Task to complete:
Copy every record below exactly, leaving out any pictures.
*** Opening of Input for this task ***
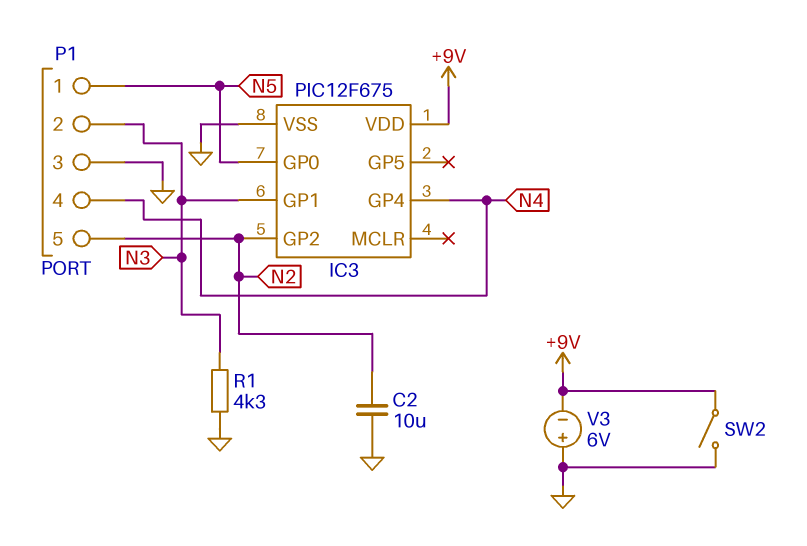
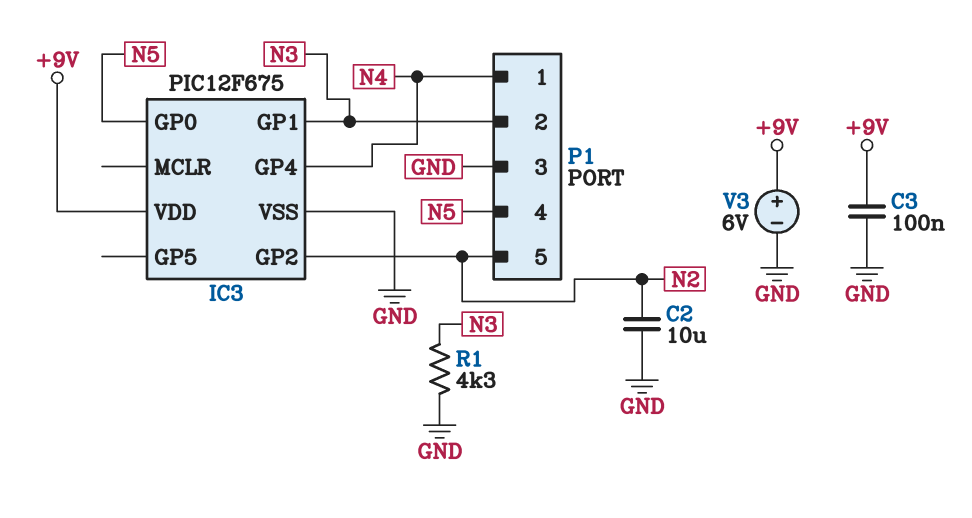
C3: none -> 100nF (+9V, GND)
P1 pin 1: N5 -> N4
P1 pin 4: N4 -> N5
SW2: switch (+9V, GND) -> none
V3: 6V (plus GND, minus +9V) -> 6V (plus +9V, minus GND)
*** Close of Input for this task ***
Solved problem:
C3: none -> 100nF (+9V, GND)
P1 pin 1: N5 -> N4
P1 pin 4: N4 -> N5
SW2: switch (+9V, GND) -> none
V3: 6V (plus GND, minus +9V) -> 6V (plus +9V, minus GND)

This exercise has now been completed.